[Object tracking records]
++++++++

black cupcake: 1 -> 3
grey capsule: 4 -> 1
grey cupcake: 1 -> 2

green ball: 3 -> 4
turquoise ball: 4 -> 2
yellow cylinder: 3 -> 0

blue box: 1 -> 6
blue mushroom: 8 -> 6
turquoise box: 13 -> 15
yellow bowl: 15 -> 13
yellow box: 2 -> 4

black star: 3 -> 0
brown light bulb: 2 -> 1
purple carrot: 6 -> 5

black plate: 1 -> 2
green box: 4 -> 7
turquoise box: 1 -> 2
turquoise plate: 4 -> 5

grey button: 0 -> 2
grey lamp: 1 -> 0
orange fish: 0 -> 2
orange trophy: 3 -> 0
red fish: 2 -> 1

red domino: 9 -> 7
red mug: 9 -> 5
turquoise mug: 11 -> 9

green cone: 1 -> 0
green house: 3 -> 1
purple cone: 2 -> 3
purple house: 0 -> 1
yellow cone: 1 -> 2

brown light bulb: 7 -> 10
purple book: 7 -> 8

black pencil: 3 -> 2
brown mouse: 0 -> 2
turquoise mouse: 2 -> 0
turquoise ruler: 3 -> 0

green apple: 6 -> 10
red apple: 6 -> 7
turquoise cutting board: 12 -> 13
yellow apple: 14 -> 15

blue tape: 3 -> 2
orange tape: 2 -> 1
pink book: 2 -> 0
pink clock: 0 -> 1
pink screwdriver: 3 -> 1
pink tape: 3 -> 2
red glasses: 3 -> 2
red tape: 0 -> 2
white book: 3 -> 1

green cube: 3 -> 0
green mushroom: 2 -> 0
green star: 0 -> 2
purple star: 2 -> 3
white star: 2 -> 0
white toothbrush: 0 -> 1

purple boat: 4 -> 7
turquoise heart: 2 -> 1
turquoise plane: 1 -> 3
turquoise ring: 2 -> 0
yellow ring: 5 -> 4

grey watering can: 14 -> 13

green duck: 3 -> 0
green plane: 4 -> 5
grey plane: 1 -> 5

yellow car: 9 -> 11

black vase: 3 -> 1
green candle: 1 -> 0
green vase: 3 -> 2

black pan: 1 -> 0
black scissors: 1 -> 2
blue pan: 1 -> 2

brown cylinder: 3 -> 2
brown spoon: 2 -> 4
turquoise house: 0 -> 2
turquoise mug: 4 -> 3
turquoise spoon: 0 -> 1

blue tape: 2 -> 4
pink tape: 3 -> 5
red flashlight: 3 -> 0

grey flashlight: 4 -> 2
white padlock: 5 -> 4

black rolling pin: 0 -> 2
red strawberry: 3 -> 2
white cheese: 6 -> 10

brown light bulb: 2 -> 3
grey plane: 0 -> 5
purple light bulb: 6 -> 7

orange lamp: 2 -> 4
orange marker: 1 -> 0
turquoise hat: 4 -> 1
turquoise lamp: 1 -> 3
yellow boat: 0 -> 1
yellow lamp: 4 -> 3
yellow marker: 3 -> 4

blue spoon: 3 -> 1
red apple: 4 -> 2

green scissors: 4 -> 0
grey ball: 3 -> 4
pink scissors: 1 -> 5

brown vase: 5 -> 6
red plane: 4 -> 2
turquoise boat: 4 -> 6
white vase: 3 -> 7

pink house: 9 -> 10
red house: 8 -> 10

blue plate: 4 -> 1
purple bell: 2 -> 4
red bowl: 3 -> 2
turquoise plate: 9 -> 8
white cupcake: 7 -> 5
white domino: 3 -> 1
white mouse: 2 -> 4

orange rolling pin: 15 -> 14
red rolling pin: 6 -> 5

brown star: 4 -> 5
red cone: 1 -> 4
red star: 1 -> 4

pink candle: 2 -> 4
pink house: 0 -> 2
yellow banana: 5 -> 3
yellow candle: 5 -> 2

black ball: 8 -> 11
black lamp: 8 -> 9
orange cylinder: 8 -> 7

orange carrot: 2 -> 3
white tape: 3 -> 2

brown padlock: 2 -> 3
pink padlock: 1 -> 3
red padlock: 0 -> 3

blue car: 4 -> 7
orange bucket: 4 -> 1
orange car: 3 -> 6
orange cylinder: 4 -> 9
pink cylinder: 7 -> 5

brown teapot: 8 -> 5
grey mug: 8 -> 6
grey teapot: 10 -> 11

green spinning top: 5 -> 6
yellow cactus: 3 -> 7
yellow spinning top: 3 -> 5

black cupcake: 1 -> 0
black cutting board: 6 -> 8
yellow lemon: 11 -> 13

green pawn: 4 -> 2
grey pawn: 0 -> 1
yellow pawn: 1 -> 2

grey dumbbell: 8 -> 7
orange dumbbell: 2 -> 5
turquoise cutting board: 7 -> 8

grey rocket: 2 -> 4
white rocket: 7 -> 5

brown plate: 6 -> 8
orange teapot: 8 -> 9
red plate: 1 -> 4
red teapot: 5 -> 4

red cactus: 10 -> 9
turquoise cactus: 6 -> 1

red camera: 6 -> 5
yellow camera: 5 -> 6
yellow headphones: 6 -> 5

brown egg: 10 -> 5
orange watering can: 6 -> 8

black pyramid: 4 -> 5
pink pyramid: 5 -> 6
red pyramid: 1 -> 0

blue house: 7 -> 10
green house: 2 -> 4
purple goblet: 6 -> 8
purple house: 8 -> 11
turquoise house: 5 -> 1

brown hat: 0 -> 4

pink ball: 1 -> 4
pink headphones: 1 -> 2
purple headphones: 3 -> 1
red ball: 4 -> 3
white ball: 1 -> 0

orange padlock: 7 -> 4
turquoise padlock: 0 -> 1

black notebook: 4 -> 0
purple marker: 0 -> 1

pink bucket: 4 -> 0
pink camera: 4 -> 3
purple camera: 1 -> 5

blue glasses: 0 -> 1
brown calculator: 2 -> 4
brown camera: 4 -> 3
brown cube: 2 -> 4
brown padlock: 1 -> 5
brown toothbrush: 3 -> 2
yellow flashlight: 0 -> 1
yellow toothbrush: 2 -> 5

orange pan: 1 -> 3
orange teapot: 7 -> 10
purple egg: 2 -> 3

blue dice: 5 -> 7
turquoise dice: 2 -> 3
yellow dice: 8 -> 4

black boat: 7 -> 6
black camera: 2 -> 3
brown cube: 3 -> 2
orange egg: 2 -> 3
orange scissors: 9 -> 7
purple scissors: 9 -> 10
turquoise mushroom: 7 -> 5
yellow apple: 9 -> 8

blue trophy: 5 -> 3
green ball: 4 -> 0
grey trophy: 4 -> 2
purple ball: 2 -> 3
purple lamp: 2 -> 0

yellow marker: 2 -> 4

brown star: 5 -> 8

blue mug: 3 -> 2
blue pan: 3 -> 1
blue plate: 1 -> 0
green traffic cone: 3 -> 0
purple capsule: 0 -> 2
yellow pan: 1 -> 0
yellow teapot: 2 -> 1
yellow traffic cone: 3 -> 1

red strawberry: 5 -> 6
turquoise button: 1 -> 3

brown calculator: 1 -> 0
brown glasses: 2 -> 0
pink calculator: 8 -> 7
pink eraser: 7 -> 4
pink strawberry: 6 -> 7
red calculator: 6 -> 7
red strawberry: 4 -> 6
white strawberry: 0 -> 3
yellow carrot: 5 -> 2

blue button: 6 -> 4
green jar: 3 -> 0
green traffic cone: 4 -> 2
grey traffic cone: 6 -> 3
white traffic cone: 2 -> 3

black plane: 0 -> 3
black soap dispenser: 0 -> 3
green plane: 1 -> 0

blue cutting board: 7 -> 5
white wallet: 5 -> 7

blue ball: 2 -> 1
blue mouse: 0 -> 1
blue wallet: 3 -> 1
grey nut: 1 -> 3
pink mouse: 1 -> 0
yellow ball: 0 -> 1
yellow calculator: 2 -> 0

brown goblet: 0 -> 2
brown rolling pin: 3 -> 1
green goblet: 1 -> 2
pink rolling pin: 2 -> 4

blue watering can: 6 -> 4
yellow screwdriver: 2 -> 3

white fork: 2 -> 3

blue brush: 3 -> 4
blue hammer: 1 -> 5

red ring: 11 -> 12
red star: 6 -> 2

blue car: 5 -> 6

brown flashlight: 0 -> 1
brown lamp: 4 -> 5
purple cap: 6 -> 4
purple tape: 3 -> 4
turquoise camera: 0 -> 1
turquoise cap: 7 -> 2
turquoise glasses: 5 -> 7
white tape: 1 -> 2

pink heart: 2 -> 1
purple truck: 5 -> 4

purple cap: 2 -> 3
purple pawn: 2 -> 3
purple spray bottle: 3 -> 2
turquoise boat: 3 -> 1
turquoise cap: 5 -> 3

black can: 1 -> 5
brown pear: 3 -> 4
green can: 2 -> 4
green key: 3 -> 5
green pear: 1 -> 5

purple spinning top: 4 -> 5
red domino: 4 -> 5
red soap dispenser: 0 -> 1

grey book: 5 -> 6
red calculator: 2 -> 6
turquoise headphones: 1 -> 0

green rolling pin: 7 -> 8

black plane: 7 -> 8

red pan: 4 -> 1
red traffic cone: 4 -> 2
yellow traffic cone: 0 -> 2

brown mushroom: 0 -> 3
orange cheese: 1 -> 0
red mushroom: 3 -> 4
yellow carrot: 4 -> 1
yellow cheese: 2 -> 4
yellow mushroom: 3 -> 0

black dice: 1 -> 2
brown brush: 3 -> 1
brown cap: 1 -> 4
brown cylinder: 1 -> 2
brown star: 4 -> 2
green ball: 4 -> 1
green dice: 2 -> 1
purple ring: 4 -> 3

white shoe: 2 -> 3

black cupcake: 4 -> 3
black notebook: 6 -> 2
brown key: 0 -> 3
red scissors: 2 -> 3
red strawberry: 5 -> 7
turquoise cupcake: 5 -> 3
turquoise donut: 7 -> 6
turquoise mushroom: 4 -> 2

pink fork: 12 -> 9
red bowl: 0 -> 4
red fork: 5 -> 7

++++++++

TASK REQUIREMENTS → Among the lines above, find the ones containing "teapot" and copy them.

EXERCISE RESPONSE →
brown teapot: 8 -> 5
grey teapot: 10 -> 11
orange teapot: 8 -> 9
red teapot: 5 -> 4
orange teapot: 7 -> 10
yellow teapot: 2 -> 1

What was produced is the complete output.